## YOUR GOAL
Among the entries below, copy every line that carries the word "down".
• • •
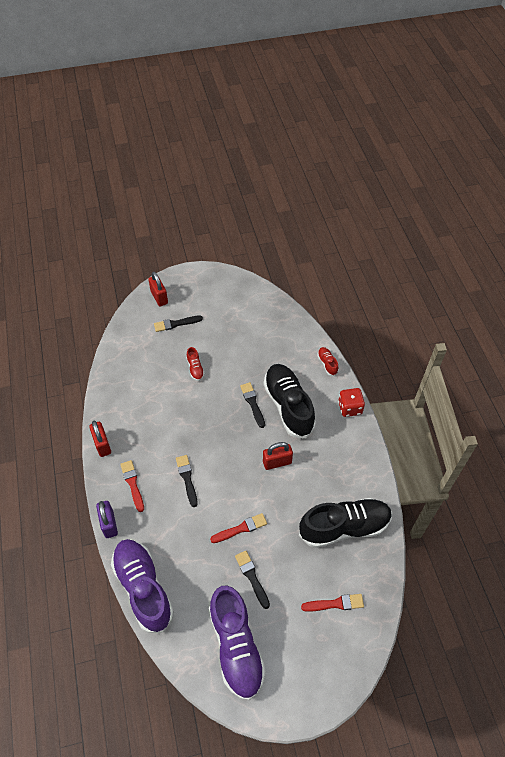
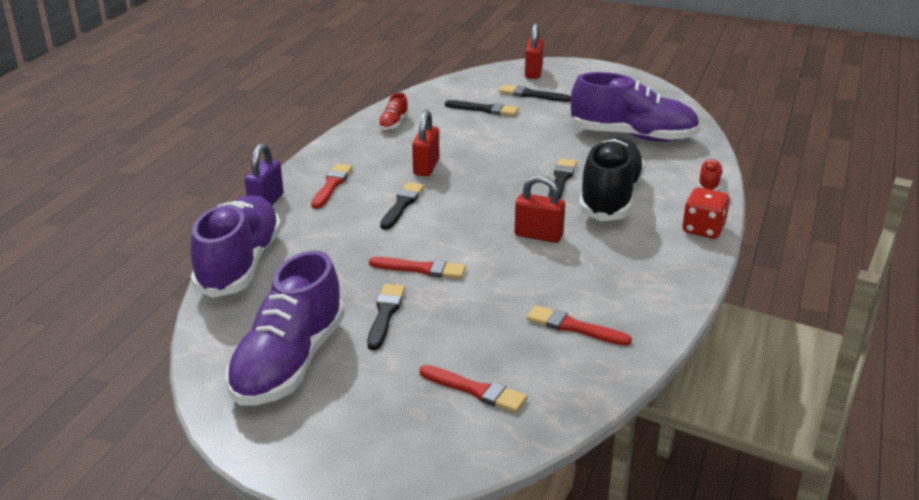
camera: 35 degrees right, 25 degrees down
red padlock [89,421,111,457] -> red padlock moved to [412,110,439,176]
red shoe [186,347,205,381] -> red shoe moved to [378,93,409,130]
black shoe [299,498,392,548] -> red brush [527,306,632,346]
none -> black brush [445,100,519,116]
none -> purple shoe [569,72,700,142]

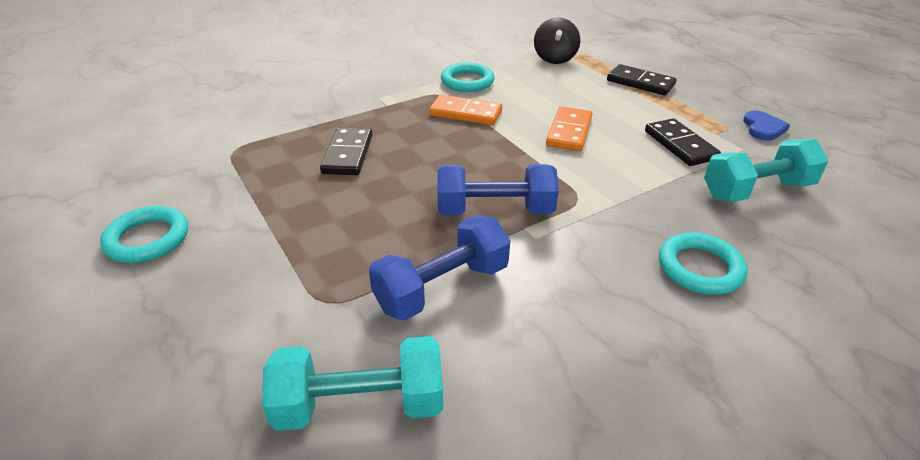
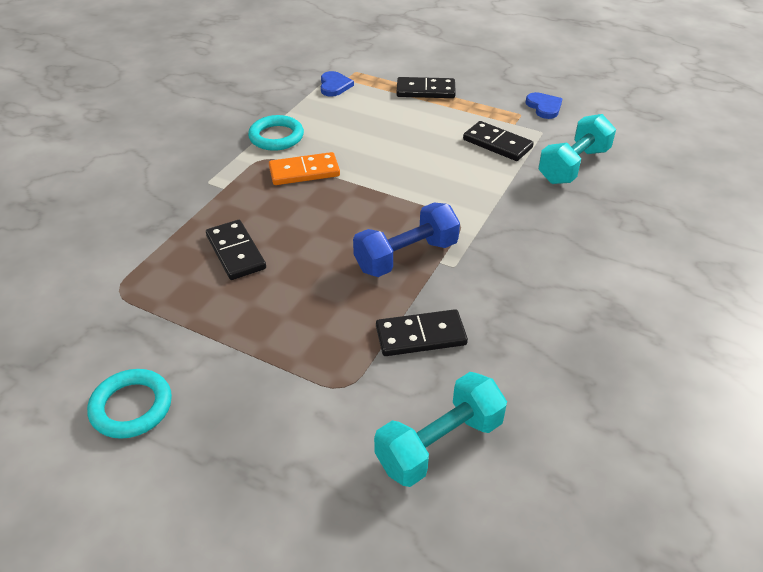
camera: 30 degrees left, 5 degrees up
blue dumbbell [369,216,510,321] -> black domino [376,309,468,356]
black spinning top [534,18,580,64] -> blue heart [321,71,354,97]
orange domino [546,106,592,151] -> none
turquoise ring [659,233,748,295] -> none

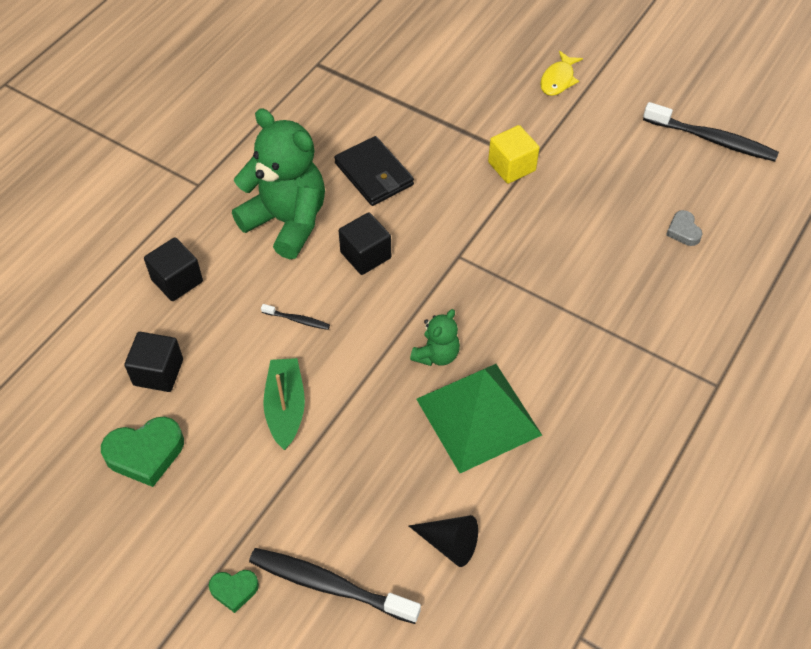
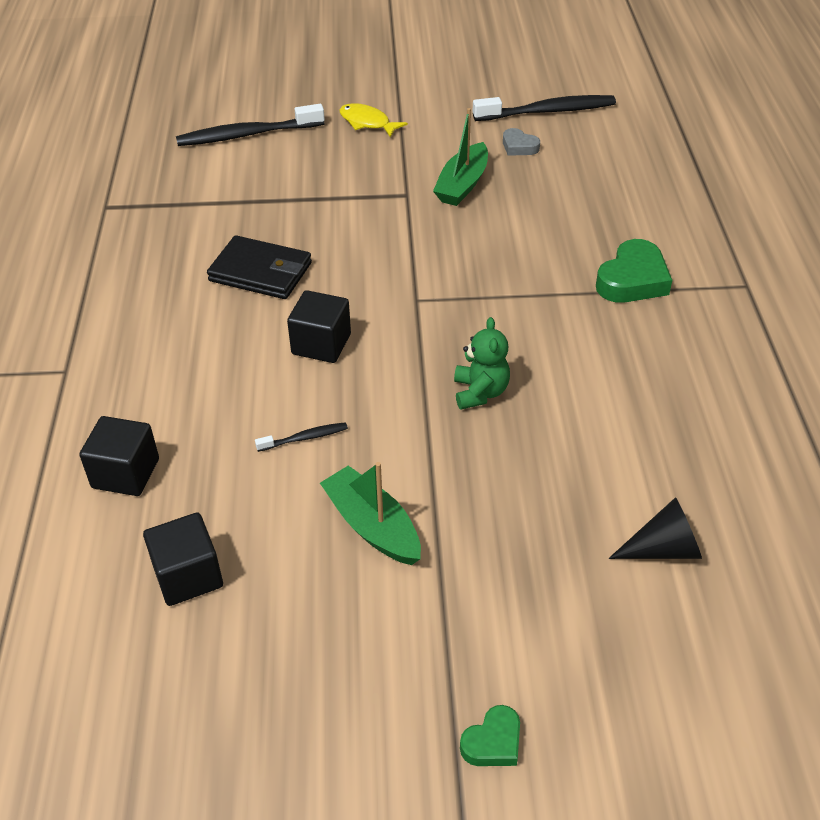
camera: 35 degrees left, 10 degrees down
green heart [101,417,184,487] -> green heart moved to [596,239,672,303]
green teddy bear [232,109,325,259] -> none
black toothbrush [249,548,421,624] -> black toothbrush moved to [176,104,325,146]
green pyramid [416,364,542,473] -> none
yellow cube [488,125,540,184] -> none
yellow fish [540,51,583,96] -> yellow fish turned 135 degrees clockwise [340,103,408,138]
grey heart [666,210,703,246] -> grey heart moved to [503,128,540,156]
none -> green boat [433,108,488,206]

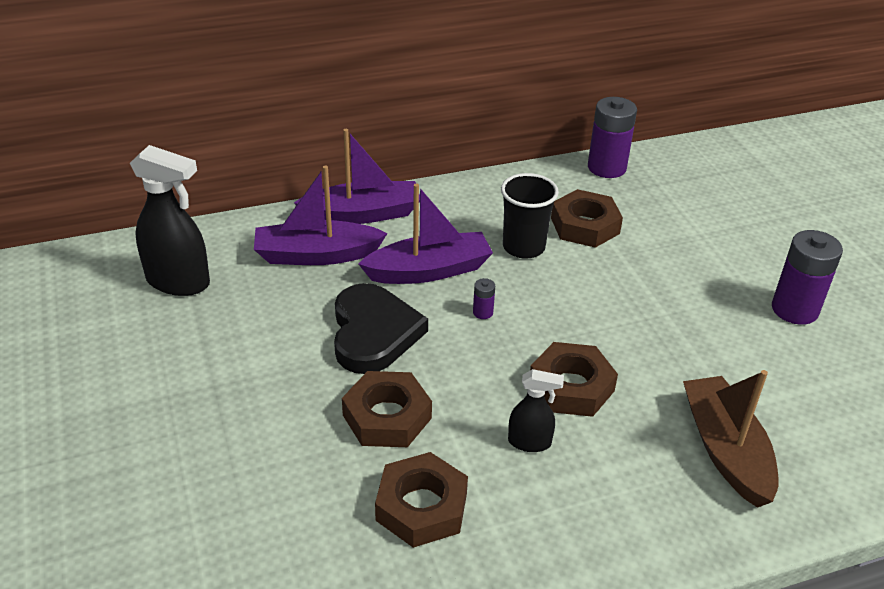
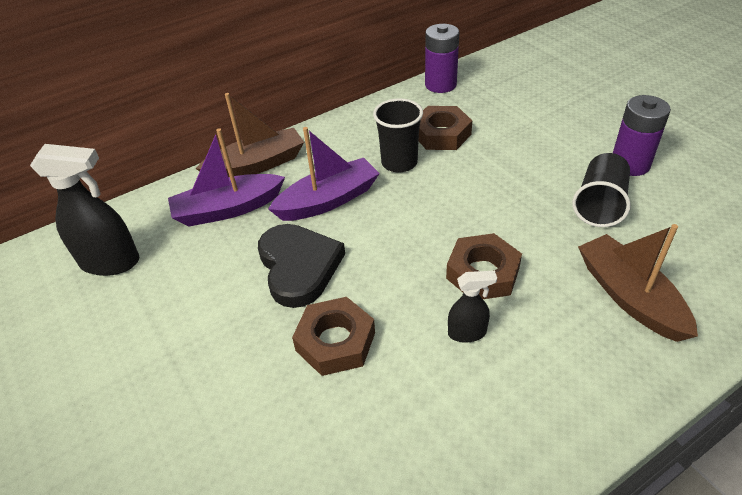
camera: 10 degrees left, 5 degrees up
purple boat [294,129,420,224] -> brown boat [196,93,304,177]
brown nut [375,452,468,548] -> none
purple battery [473,278,495,319] -> none
none -> black cup [572,153,631,227]

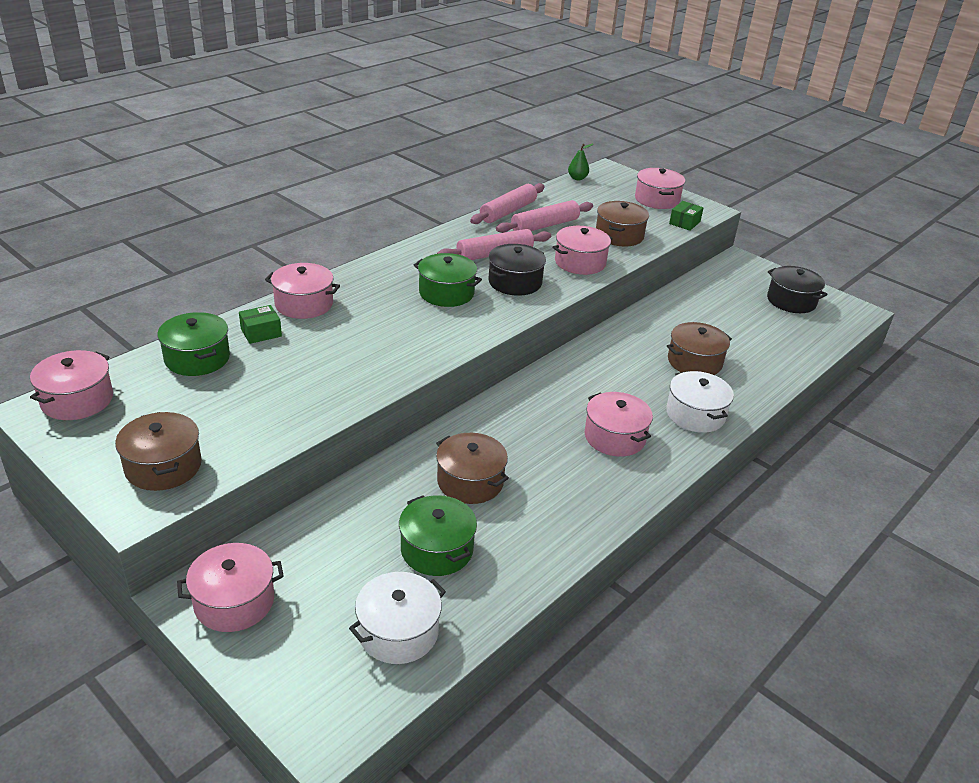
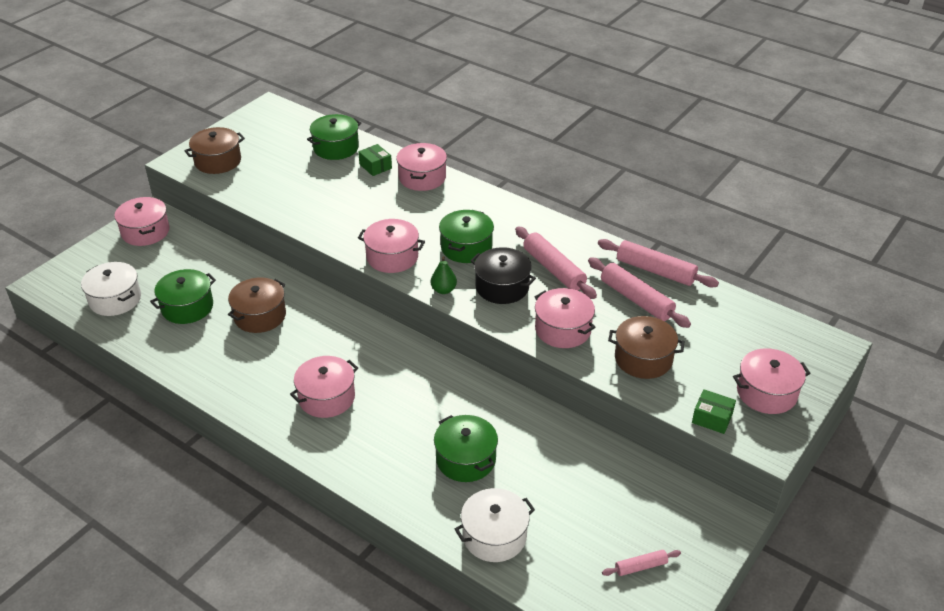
camera: 85 degrees right, 5 degrees up
pink pot [30,350,113,420] -> pink pot moved to [358,219,425,273]
green pear [568,144,593,180] -> green pear moved to [431,256,457,294]
white pot [666,371,734,433] -> white pot moved to [455,488,535,562]
brown pot [667,322,732,375] -> green pot [434,415,498,482]
black pot [767,266,828,313] -> pink rolling pin [602,550,681,576]

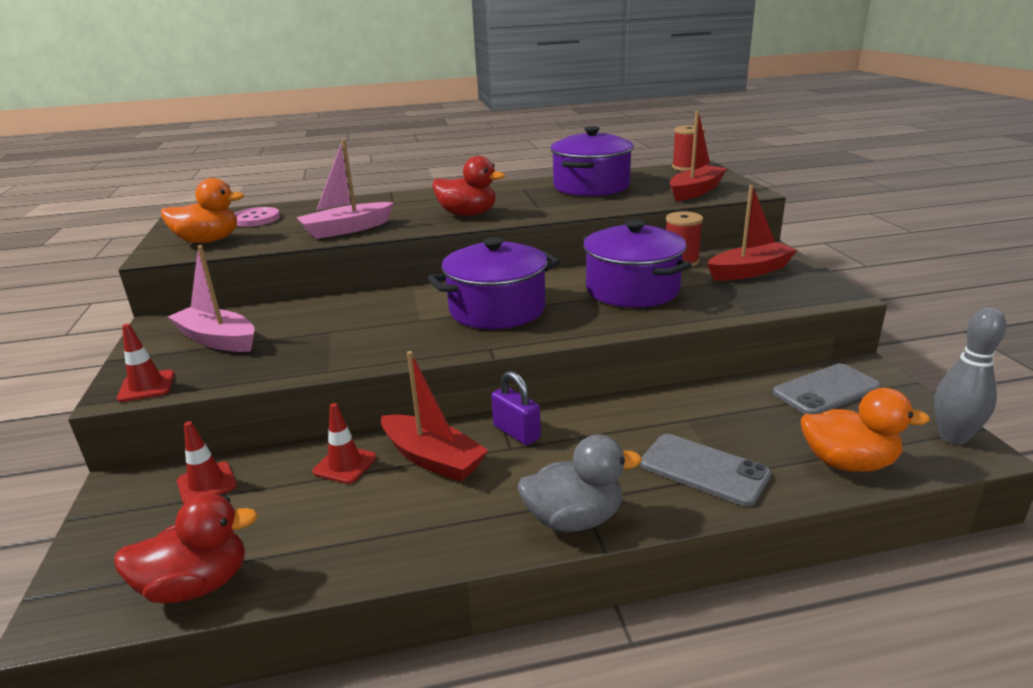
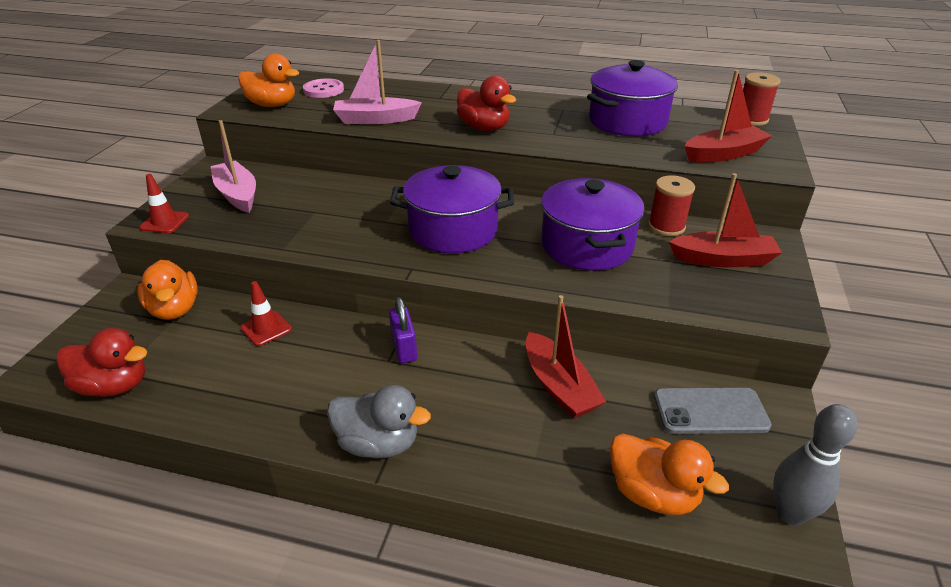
camera: 25 degrees right, 10 degrees up
red traffic cone [177,421,237,504] -> orange duck [137,260,198,320]
red boat [381,351,488,482] -> red boat moved to [526,295,606,419]
grey phone [640,434,771,506] -> none

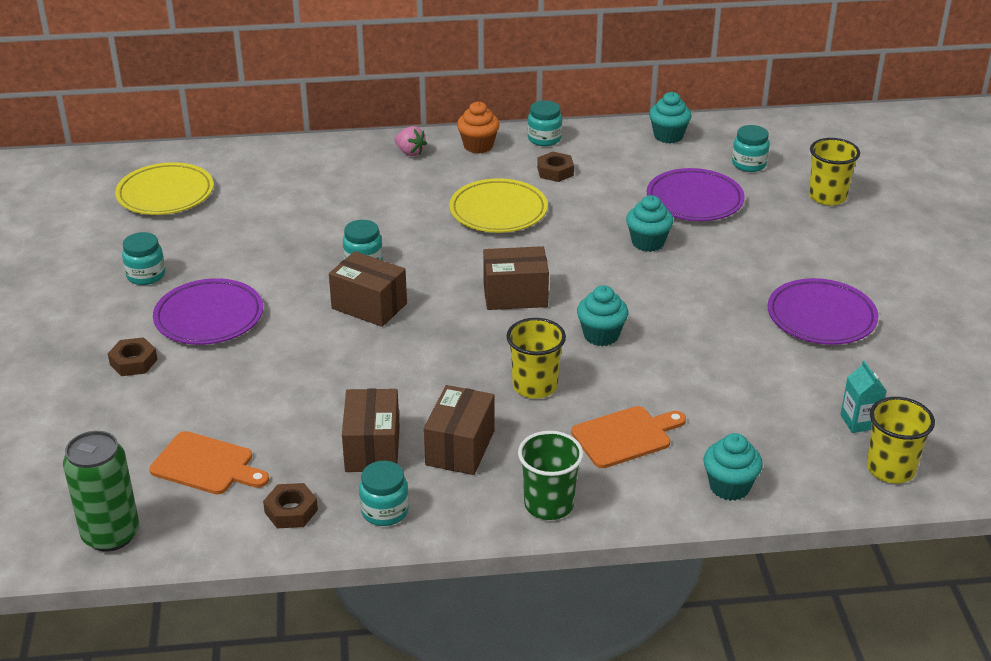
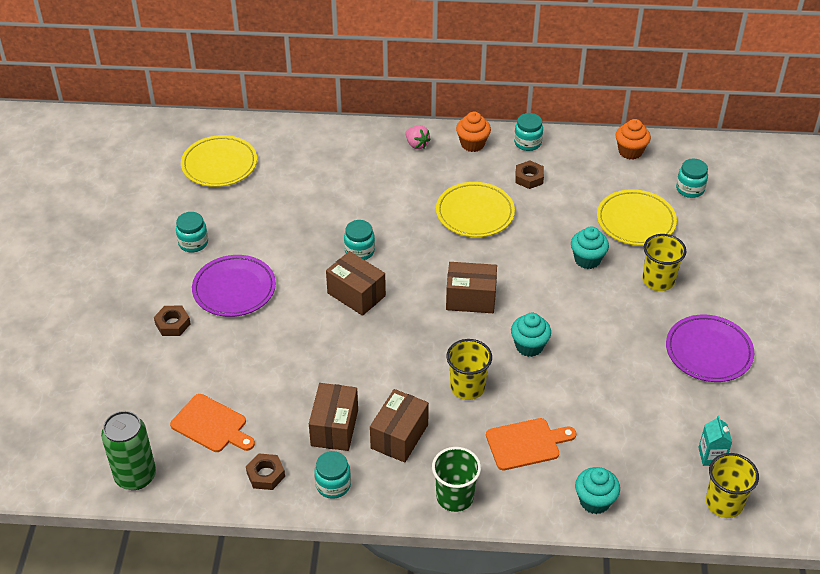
camera: 10 degrees right, 10 degrees up
purple plate [647,168,745,221] -> yellow plate [597,189,677,246]
turquoise cupcake [649,92,692,143] -> orange cupcake [616,119,651,160]
yellow cup [809,138,860,205] -> yellow cup moved to [642,234,687,291]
• • •
## WRITTEN RESPONSE
camera: 35 degrees right, 25 degrees down
camera: 35 degrees left, 10 degrees down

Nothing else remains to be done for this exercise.